- [EXERCISE PROMPT]: Below are records to repeat exactly. Omit the pictures from the copy.

- - - - -

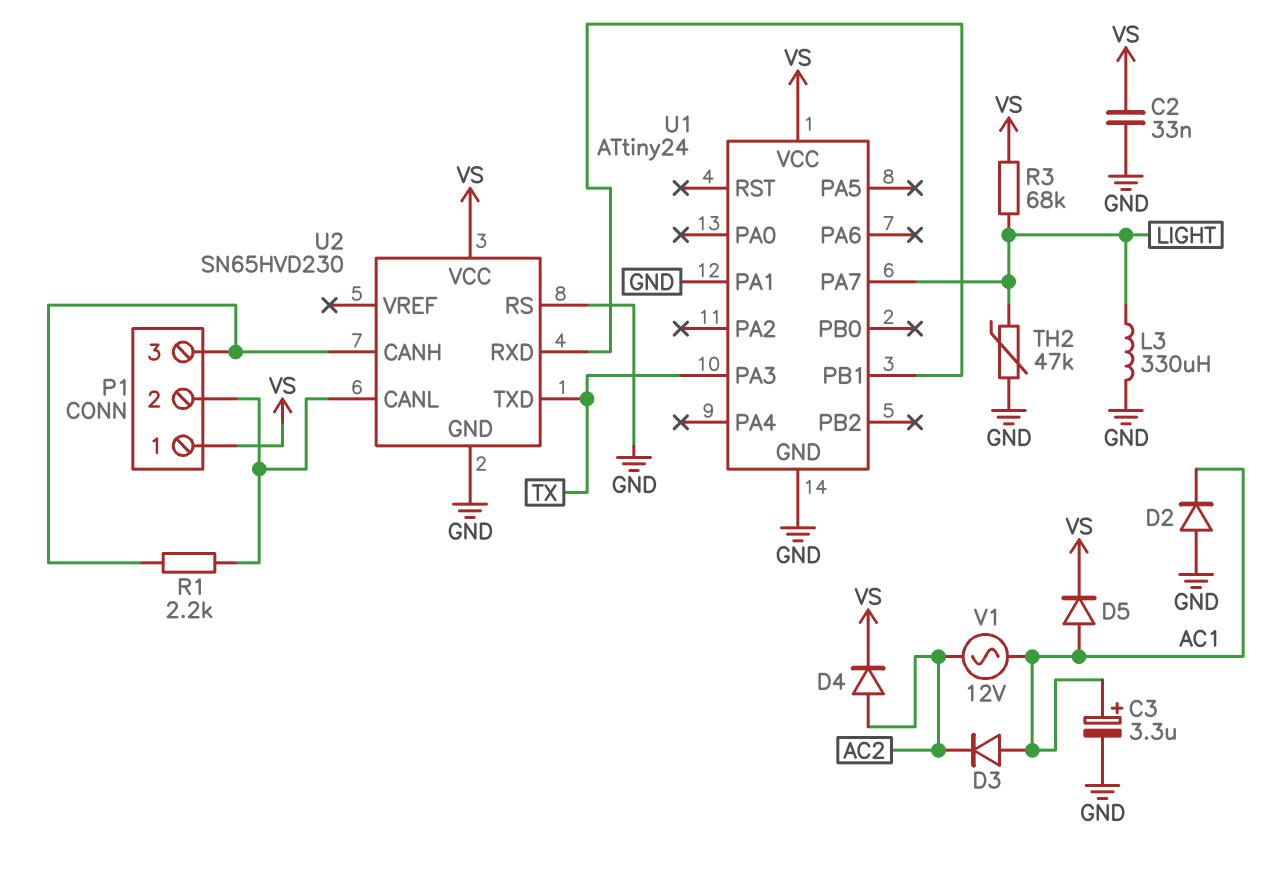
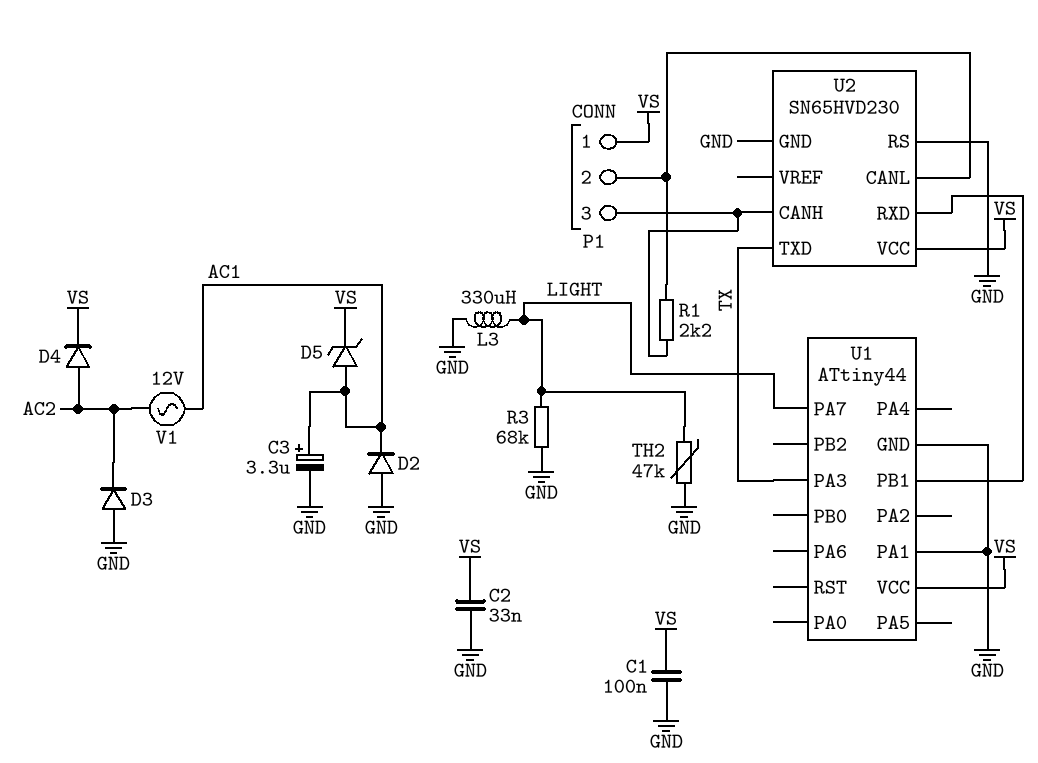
C1: none -> 100nF (GND, VS)
D3: diode (A AC1, K AC2) -> diode (A GND, K AC2)
D5: diode (A AC1, K VS) -> zener (A AC1, K VS)
R3: 68k (LIGHT, VS) -> 68k (GND, LIGHT)
U1: ATtiny24 -> ATtiny44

- - - - -

- [OUTPUT]:
C1: none -> 100nF (GND, VS)
D3: diode (A AC1, K AC2) -> diode (A GND, K AC2)
D5: diode (A AC1, K VS) -> zener (A AC1, K VS)
R3: 68k (LIGHT, VS) -> 68k (GND, LIGHT)
U1: ATtiny24 -> ATtiny44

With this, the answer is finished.